» **Data provided**
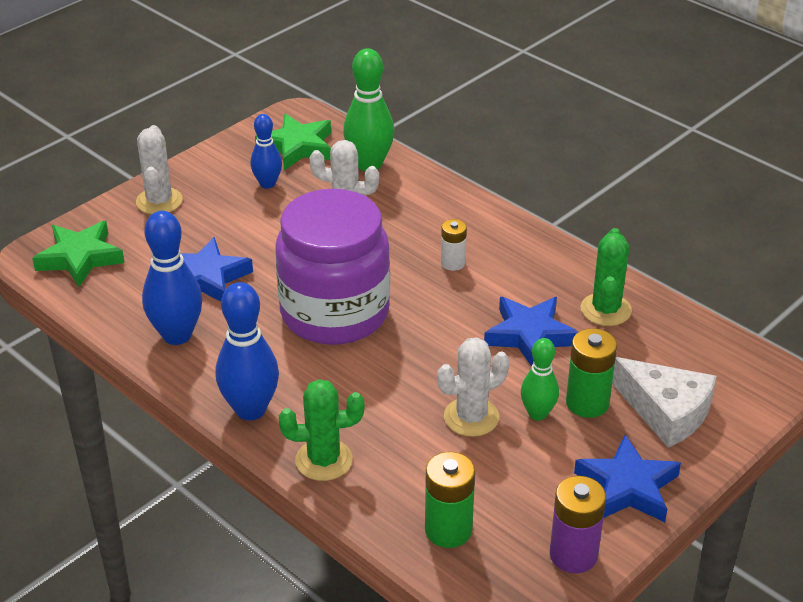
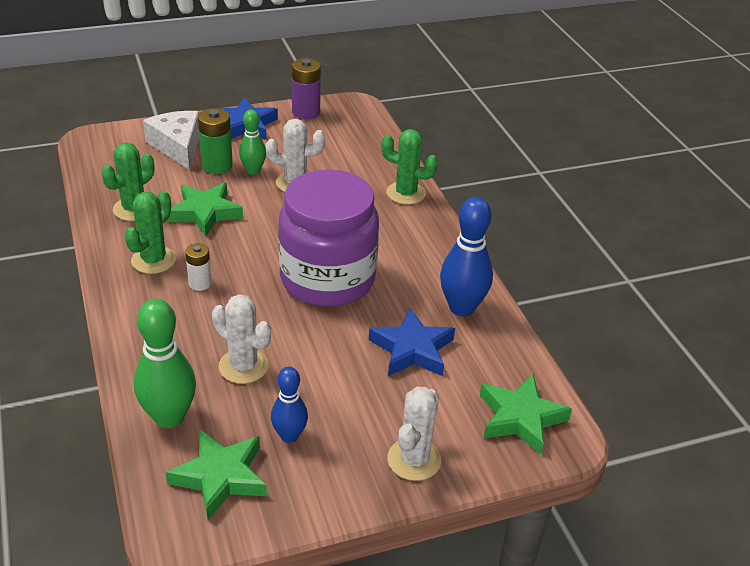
camera: 155 degrees left, 0 degrees up
(250, 409) = (435, 236): blue bowling pin -> none
(448, 530) = (360, 141): green battery -> none
(520, 267) = (153, 260): none -> green cactus
(530, 335) = (205, 213): blue star -> green star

» **Brief**
Wherever the listing shows a picture, omit it and output the rest exactly as given.

» **Written solution**
camera: 155 degrees left, 0 degrees up
(250, 409) = (435, 236): blue bowling pin -> none
(448, 530) = (360, 141): green battery -> none
(520, 267) = (153, 260): none -> green cactus
(530, 335) = (205, 213): blue star -> green star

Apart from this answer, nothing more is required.